**DATA FOR THIS TASK**:
● ● ● ● ● ● ●

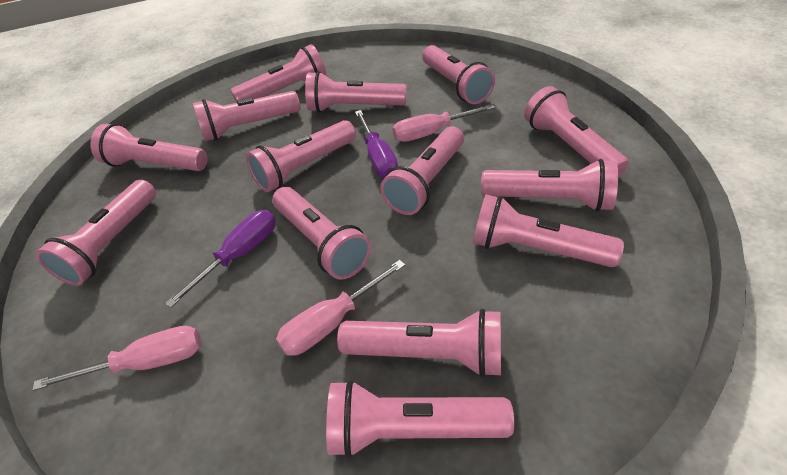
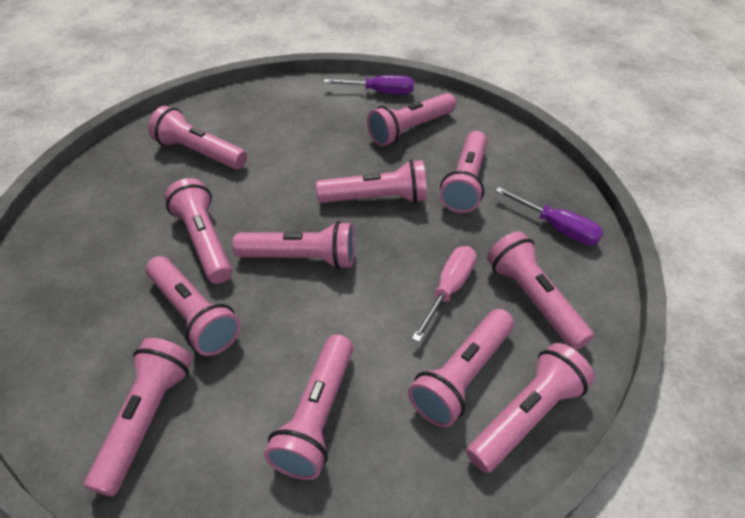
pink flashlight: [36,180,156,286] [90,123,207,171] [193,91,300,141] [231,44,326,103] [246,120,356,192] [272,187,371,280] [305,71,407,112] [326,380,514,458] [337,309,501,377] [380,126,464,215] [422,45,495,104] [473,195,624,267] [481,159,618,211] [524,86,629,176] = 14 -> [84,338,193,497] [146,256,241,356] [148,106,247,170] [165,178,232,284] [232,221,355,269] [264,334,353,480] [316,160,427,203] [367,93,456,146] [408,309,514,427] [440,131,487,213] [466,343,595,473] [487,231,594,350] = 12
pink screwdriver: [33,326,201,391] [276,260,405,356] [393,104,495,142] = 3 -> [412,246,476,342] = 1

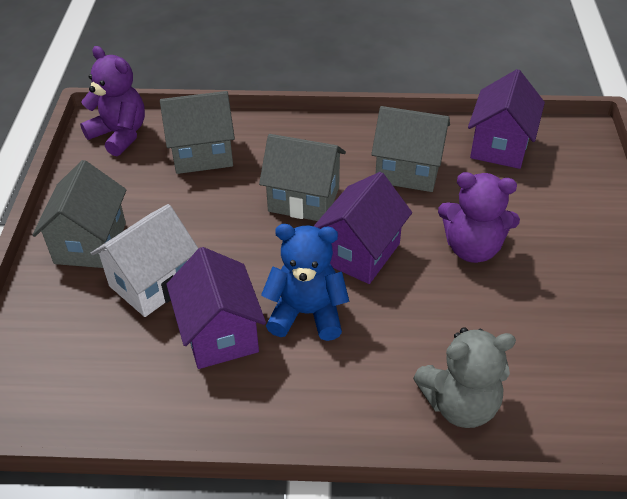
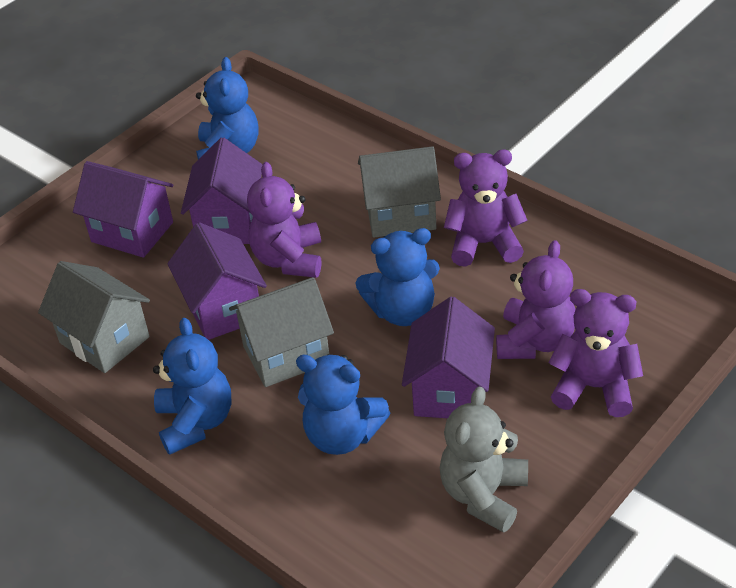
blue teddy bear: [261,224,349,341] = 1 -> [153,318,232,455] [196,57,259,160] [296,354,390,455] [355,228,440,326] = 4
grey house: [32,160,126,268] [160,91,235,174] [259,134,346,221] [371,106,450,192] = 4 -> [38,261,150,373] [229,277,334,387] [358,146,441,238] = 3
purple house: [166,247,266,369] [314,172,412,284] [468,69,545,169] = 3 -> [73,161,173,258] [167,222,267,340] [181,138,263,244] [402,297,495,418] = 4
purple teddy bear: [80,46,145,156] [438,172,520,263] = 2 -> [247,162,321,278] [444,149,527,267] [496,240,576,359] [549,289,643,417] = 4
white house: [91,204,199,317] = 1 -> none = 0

● ● ● ● ● ● ●

**WHAT TO WORK ON**: Retype all entries exactly, without the images.

**RESULT FOR THIS EXERCISE**:
pink flashlight: [36,180,156,286] [90,123,207,171] [193,91,300,141] [231,44,326,103] [246,120,356,192] [272,187,371,280] [305,71,407,112] [326,380,514,458] [337,309,501,377] [380,126,464,215] [422,45,495,104] [473,195,624,267] [481,159,618,211] [524,86,629,176] = 14 -> [84,338,193,497] [146,256,241,356] [148,106,247,170] [165,178,232,284] [232,221,355,269] [264,334,353,480] [316,160,427,203] [367,93,456,146] [408,309,514,427] [440,131,487,213] [466,343,595,473] [487,231,594,350] = 12
pink screwdriver: [33,326,201,391] [276,260,405,356] [393,104,495,142] = 3 -> [412,246,476,342] = 1

blue teddy bear: [261,224,349,341] = 1 -> [153,318,232,455] [196,57,259,160] [296,354,390,455] [355,228,440,326] = 4
grey house: [32,160,126,268] [160,91,235,174] [259,134,346,221] [371,106,450,192] = 4 -> [38,261,150,373] [229,277,334,387] [358,146,441,238] = 3
purple house: [166,247,266,369] [314,172,412,284] [468,69,545,169] = 3 -> [73,161,173,258] [167,222,267,340] [181,138,263,244] [402,297,495,418] = 4
purple teddy bear: [80,46,145,156] [438,172,520,263] = 2 -> [247,162,321,278] [444,149,527,267] [496,240,576,359] [549,289,643,417] = 4
white house: [91,204,199,317] = 1 -> none = 0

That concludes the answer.